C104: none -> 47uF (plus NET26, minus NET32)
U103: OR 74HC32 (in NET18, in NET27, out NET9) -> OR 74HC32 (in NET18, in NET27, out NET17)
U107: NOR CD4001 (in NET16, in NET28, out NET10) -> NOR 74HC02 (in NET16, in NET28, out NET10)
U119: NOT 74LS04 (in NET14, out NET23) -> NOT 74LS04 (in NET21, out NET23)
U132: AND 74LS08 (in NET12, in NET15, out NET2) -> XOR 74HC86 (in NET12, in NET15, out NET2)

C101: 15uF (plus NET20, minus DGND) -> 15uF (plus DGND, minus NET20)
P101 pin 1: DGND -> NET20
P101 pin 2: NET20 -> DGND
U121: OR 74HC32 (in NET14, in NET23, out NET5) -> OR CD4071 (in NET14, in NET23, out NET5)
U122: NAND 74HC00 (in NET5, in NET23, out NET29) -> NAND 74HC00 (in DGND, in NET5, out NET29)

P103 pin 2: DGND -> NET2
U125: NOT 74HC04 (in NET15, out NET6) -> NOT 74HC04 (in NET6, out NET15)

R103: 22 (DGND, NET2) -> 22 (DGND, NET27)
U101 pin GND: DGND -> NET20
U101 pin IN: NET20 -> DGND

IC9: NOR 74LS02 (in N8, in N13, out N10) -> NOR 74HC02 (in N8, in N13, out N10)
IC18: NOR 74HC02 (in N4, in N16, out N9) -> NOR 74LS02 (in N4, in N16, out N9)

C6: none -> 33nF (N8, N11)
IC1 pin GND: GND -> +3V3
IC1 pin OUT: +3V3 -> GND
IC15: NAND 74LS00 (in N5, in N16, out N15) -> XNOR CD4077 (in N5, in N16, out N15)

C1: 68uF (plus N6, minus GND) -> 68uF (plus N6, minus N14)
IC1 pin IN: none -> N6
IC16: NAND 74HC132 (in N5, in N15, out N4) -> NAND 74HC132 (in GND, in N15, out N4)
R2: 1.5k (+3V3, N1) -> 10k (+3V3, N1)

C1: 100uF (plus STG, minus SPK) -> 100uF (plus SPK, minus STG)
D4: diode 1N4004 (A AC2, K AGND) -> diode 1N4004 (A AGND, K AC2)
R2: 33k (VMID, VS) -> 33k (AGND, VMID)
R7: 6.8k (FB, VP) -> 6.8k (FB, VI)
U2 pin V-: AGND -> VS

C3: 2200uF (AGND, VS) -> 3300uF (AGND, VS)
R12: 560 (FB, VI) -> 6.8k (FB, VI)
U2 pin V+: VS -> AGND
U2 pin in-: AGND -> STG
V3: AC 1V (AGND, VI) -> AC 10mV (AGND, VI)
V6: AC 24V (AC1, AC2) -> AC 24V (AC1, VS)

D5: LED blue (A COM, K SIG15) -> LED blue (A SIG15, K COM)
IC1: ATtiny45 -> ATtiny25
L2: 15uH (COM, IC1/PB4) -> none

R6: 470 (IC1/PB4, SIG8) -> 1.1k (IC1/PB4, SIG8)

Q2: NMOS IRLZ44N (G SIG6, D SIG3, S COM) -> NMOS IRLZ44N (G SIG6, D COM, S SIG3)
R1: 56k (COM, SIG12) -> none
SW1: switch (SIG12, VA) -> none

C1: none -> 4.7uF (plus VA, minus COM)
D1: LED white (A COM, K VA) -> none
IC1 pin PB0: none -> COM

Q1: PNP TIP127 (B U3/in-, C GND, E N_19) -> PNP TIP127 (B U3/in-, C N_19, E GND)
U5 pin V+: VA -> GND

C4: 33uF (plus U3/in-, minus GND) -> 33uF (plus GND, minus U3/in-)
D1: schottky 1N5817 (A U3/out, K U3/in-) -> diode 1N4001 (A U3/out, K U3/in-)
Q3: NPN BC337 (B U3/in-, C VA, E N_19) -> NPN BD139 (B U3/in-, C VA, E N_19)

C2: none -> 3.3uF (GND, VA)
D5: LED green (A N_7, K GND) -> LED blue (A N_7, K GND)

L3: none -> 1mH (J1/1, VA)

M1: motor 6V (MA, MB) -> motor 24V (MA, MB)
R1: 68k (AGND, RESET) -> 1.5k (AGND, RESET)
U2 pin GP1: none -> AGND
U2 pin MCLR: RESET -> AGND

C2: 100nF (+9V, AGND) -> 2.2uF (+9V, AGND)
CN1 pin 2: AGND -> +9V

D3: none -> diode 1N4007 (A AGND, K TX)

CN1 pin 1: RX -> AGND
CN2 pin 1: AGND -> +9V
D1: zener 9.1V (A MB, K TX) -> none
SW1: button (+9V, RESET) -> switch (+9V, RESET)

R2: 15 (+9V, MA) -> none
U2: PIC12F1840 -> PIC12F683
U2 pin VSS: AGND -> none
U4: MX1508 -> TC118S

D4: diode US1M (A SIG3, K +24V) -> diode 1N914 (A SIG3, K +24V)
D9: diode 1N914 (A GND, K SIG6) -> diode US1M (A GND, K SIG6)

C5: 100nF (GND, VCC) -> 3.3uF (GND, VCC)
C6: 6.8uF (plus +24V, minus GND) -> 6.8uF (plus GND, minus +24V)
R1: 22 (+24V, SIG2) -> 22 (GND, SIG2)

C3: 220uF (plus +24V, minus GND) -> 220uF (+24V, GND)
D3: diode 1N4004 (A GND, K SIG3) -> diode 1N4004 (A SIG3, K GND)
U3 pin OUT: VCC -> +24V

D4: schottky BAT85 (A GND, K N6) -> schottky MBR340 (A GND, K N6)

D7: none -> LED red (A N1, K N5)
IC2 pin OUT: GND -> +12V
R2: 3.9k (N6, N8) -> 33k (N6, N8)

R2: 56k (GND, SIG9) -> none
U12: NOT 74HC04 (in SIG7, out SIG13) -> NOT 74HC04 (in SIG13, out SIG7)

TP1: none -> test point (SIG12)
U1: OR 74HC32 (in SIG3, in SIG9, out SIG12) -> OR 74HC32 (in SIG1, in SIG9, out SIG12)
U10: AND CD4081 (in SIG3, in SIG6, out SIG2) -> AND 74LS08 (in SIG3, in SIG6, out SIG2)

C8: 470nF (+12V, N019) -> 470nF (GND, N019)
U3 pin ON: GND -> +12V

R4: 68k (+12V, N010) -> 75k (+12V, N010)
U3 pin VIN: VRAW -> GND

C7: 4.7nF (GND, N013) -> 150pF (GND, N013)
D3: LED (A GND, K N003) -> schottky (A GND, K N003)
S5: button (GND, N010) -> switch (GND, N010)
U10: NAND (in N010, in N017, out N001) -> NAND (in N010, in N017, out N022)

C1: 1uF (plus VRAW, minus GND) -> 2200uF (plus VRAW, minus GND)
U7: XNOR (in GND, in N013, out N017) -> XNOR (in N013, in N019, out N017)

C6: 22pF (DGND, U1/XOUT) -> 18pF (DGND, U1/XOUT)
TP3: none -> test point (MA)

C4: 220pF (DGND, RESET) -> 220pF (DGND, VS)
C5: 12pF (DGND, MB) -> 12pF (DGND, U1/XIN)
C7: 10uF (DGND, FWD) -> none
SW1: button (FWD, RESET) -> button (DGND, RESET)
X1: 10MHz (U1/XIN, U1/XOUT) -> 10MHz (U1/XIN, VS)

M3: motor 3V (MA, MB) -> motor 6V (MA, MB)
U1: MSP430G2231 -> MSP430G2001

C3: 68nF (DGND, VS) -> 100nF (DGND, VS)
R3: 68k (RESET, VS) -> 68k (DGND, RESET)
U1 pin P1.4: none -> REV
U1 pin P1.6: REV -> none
_ _ _ _ _ _ _
BRIEF:
From the listing above, the lines starting with the one that has "IC1 pin IN: none -> N6" and running through the one that has "D4: diode US1M" should be copied exactly, ends included.

YOUR SOLUTION:
IC1 pin IN: none -> N6
IC16: NAND 74HC132 (in N5, in N15, out N4) -> NAND 74HC132 (in GND, in N15, out N4)
R2: 1.5k (+3V3, N1) -> 10k (+3V3, N1)

C1: 100uF (plus STG, minus SPK) -> 100uF (plus SPK, minus STG)
D4: diode 1N4004 (A AC2, K AGND) -> diode 1N4004 (A AGND, K AC2)
R2: 33k (VMID, VS) -> 33k (AGND, VMID)
R7: 6.8k (FB, VP) -> 6.8k (FB, VI)
U2 pin V-: AGND -> VS

C3: 2200uF (AGND, VS) -> 3300uF (AGND, VS)
R12: 560 (FB, VI) -> 6.8k (FB, VI)
U2 pin V+: VS -> AGND
U2 pin in-: AGND -> STG
V3: AC 1V (AGND, VI) -> AC 10mV (AGND, VI)
V6: AC 24V (AC1, AC2) -> AC 24V (AC1, VS)

D5: LED blue (A COM, K SIG15) -> LED blue (A SIG15, K COM)
IC1: ATtiny45 -> ATtiny25
L2: 15uH (COM, IC1/PB4) -> none

R6: 470 (IC1/PB4, SIG8) -> 1.1k (IC1/PB4, SIG8)

Q2: NMOS IRLZ44N (G SIG6, D SIG3, S COM) -> NMOS IRLZ44N (G SIG6, D COM, S SIG3)
R1: 56k (COM, SIG12) -> none
SW1: switch (SIG12, VA) -> none

C1: none -> 4.7uF (plus VA, minus COM)
D1: LED white (A COM, K VA) -> none
IC1 pin PB0: none -> COM

Q1: PNP TIP127 (B U3/in-, C GND, E N_19) -> PNP TIP127 (B U3/in-, C N_19, E GND)
U5 pin V+: VA -> GND

C4: 33uF (plus U3/in-, minus GND) -> 33uF (plus GND, minus U3/in-)
D1: schottky 1N5817 (A U3/out, K U3/in-) -> diode 1N4001 (A U3/out, K U3/in-)
Q3: NPN BC337 (B U3/in-, C VA, E N_19) -> NPN BD139 (B U3/in-, C VA, E N_19)

C2: none -> 3.3uF (GND, VA)
D5: LED green (A N_7, K GND) -> LED blue (A N_7, K GND)

L3: none -> 1mH (J1/1, VA)

M1: motor 6V (MA, MB) -> motor 24V (MA, MB)
R1: 68k (AGND, RESET) -> 1.5k (AGND, RESET)
U2 pin GP1: none -> AGND
U2 pin MCLR: RESET -> AGND

C2: 100nF (+9V, AGND) -> 2.2uF (+9V, AGND)
CN1 pin 2: AGND -> +9V

D3: none -> diode 1N4007 (A AGND, K TX)

CN1 pin 1: RX -> AGND
CN2 pin 1: AGND -> +9V
D1: zener 9.1V (A MB, K TX) -> none
SW1: button (+9V, RESET) -> switch (+9V, RESET)

R2: 15 (+9V, MA) -> none
U2: PIC12F1840 -> PIC12F683
U2 pin VSS: AGND -> none
U4: MX1508 -> TC118S

D4: diode US1M (A SIG3, K +24V) -> diode 1N914 (A SIG3, K +24V)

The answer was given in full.